◆ **REQUIRED ACTION**
Look through the listing below, and wherever a line has the string "dispenser", copy it.

◆ **PROVIDED RECORDS**
▼▼▼

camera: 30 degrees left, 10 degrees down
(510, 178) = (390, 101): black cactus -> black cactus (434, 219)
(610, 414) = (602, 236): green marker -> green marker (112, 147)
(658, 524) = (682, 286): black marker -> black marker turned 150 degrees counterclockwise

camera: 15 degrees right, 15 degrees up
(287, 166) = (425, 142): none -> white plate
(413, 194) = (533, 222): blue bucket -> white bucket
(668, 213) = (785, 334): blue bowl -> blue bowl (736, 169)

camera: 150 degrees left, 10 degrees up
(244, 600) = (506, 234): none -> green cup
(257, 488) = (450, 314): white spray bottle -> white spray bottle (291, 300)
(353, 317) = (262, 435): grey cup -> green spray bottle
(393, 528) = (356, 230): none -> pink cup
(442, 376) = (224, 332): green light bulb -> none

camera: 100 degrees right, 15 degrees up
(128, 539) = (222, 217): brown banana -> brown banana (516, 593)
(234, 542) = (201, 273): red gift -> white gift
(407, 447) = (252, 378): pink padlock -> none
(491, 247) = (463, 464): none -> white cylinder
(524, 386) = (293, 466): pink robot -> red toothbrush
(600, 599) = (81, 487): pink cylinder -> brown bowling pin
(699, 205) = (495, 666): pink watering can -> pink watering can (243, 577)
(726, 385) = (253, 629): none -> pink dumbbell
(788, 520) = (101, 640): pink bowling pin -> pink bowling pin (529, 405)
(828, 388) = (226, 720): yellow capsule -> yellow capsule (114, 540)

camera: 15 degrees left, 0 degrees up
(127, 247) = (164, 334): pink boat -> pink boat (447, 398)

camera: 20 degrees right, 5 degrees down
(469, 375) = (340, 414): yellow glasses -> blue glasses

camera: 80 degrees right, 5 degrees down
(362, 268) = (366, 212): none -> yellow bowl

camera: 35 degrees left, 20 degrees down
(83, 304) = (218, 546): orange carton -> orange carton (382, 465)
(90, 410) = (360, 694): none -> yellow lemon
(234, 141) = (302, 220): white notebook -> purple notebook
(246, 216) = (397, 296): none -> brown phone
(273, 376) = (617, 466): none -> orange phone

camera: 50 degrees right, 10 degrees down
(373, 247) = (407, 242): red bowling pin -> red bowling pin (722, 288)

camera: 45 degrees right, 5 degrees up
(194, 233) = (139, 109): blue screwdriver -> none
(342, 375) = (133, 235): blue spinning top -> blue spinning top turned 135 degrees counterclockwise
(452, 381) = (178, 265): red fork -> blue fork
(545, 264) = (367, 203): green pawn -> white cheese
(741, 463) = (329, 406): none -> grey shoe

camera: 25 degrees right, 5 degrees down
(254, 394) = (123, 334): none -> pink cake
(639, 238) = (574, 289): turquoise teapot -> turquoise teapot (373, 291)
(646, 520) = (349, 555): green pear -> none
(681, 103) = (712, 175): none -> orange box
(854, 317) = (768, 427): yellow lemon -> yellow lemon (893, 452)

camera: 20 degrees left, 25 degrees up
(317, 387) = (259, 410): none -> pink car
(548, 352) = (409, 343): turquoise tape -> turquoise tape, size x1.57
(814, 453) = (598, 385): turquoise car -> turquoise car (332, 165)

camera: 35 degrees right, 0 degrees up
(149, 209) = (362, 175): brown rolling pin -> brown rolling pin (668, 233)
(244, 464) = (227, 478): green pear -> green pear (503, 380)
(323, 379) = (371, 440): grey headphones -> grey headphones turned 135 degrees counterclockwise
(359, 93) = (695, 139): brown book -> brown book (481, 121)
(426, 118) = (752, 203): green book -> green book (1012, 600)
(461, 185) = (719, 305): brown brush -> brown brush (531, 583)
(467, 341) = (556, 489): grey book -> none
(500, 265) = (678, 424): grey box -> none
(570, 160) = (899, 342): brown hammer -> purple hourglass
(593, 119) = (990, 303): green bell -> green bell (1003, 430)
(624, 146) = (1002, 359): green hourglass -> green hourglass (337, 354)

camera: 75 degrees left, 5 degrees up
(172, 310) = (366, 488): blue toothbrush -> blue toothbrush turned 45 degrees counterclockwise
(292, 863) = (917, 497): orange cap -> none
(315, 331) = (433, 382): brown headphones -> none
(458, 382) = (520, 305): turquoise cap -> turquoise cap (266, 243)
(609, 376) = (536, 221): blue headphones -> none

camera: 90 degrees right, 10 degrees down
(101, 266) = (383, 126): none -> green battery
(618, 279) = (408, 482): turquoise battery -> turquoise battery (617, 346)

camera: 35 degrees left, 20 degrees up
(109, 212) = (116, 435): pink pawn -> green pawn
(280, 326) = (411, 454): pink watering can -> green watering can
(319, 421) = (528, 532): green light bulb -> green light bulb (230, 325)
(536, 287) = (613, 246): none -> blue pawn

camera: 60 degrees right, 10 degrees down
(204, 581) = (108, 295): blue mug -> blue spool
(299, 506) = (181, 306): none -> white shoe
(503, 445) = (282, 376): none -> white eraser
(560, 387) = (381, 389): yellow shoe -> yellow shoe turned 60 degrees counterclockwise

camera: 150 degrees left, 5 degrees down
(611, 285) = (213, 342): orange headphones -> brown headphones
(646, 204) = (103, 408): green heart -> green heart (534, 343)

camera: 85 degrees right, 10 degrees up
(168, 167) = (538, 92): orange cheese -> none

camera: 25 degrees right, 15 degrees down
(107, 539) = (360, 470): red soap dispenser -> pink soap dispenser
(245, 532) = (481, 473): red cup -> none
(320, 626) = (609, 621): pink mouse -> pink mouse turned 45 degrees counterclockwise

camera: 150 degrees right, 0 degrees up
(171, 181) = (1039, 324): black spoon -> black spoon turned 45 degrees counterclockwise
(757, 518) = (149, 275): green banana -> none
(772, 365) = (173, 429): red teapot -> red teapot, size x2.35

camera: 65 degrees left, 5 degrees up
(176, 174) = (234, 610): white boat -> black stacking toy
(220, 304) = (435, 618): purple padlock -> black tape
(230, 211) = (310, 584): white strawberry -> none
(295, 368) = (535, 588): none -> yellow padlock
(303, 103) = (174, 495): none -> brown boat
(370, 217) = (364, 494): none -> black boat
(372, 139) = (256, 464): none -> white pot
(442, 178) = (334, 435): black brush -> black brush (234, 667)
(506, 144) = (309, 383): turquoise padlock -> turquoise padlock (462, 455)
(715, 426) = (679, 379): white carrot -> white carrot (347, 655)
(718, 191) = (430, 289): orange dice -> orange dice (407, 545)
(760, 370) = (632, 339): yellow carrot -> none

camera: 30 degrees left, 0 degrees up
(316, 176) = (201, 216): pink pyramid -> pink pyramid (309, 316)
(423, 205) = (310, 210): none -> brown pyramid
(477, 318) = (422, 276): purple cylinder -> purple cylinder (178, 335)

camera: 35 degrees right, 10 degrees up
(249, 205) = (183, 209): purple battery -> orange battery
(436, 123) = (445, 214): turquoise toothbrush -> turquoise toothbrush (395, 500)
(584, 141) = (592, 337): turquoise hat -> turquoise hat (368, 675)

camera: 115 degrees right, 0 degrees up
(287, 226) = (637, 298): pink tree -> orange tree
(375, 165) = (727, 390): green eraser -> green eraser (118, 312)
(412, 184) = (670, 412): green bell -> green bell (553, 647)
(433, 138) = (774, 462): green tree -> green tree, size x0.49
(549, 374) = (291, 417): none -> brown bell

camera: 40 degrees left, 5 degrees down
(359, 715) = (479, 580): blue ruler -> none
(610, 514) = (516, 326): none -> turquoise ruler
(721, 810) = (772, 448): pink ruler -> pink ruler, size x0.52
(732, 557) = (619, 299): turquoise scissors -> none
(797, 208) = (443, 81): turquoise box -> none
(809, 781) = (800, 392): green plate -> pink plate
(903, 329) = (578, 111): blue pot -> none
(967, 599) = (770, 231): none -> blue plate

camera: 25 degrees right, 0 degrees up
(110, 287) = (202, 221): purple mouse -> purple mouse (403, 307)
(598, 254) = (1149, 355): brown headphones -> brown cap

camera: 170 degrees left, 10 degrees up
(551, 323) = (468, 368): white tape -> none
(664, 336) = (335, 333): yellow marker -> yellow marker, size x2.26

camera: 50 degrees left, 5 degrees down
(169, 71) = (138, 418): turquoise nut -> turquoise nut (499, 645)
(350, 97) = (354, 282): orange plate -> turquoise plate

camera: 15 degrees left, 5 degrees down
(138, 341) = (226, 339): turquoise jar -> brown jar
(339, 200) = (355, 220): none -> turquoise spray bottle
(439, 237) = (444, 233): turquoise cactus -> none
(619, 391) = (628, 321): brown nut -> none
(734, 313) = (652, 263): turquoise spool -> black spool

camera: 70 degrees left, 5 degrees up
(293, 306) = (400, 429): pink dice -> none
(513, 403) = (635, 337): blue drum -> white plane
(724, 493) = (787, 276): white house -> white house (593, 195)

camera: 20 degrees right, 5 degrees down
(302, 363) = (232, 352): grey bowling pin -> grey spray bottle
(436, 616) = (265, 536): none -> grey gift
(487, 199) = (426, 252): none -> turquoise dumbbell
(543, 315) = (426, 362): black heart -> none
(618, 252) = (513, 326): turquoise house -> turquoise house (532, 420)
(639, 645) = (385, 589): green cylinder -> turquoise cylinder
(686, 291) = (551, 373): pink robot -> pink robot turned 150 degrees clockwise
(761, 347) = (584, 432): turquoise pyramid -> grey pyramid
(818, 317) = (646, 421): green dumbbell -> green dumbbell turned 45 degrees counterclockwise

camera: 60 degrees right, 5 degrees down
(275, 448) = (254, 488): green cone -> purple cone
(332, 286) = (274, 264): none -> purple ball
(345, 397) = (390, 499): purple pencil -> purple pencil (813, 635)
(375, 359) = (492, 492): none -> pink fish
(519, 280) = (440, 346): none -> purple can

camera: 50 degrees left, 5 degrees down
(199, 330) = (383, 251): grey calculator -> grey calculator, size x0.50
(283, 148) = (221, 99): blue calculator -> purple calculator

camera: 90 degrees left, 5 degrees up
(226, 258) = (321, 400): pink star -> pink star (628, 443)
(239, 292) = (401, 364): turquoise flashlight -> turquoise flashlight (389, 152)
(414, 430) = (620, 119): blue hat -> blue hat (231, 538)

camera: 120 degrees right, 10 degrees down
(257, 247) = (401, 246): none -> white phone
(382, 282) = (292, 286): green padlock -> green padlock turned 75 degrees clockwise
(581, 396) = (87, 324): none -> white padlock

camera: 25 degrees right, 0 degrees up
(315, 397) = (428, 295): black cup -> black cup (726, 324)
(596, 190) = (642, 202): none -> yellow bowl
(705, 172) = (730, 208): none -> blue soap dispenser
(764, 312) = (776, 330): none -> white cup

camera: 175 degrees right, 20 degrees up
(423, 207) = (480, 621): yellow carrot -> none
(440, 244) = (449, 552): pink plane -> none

▲▲▲

◆ **RESPONSE TO THE TASK**
(107, 539) = (360, 470): red soap dispenser -> pink soap dispenser
(705, 172) = (730, 208): none -> blue soap dispenser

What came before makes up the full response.